* Your task *
In the listing below, find the line with "moved: yellow_cylinder <506" and the line with "camera: 30 degrees right, 0 degrees up". Repeat those two lines and all lines between them exactly.
BEGIN Materials provided
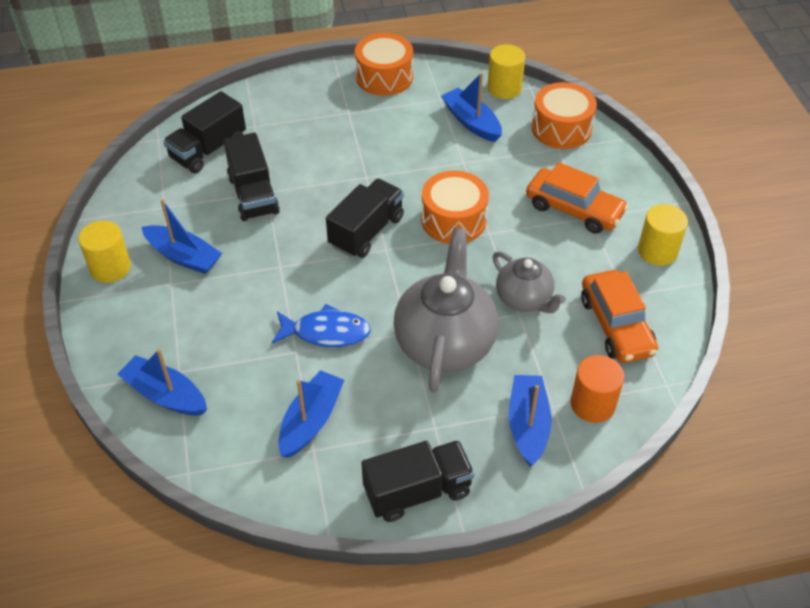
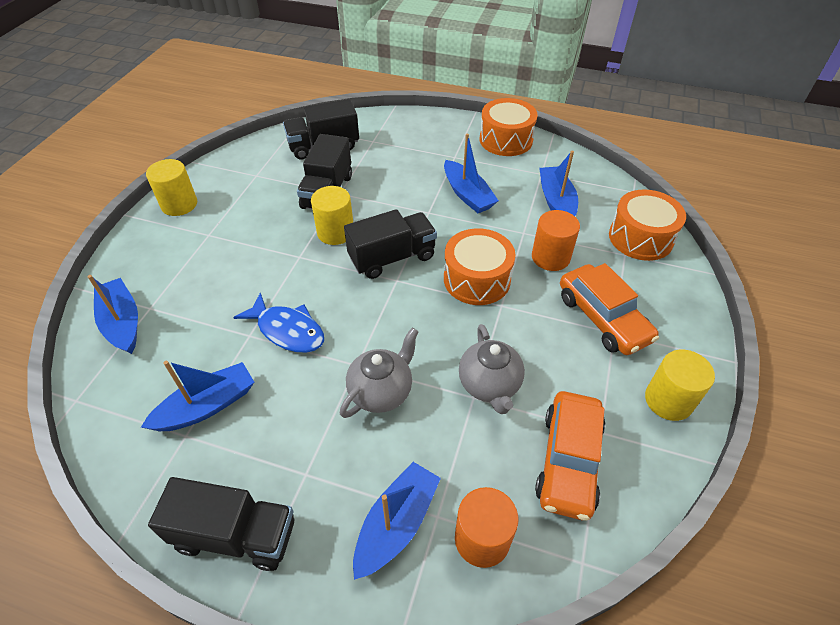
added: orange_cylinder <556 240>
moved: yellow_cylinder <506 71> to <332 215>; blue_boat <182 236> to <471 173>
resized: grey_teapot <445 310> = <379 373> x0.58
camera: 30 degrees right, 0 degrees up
END Materials provided
BEGIN Materials provided
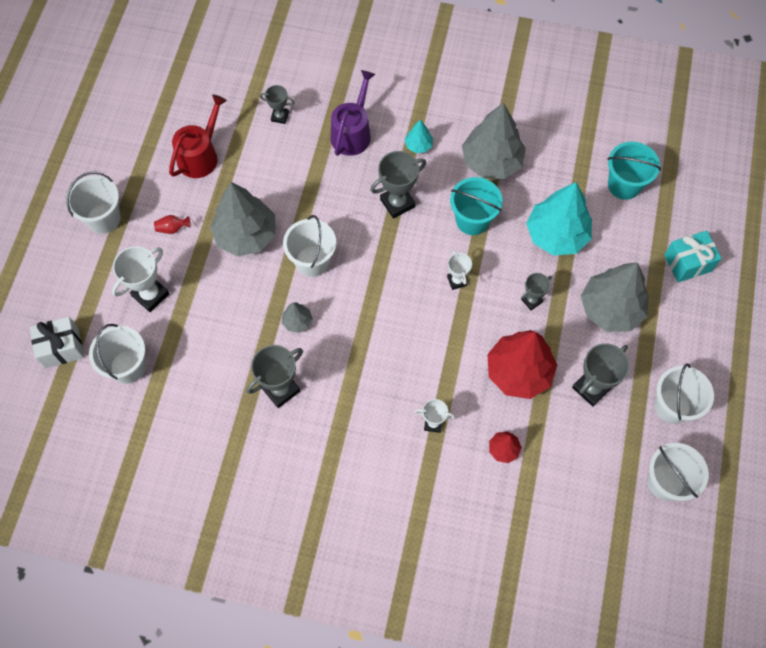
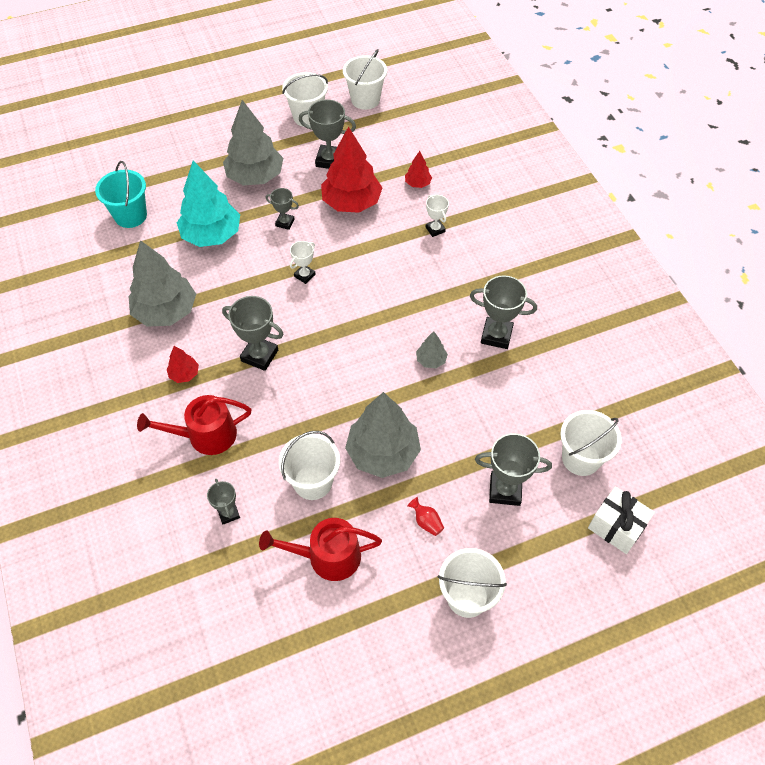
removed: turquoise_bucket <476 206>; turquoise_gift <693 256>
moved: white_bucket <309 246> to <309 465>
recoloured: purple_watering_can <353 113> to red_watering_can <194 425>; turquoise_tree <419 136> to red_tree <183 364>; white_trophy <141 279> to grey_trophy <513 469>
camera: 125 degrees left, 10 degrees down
END Materials provided
* Solution *
moved: yellow_cylinder <506 71> to <332 215>; blue_boat <182 236> to <471 173>
resized: grey_teapot <445 310> = <379 373> x0.58
camera: 30 degrees right, 0 degrees up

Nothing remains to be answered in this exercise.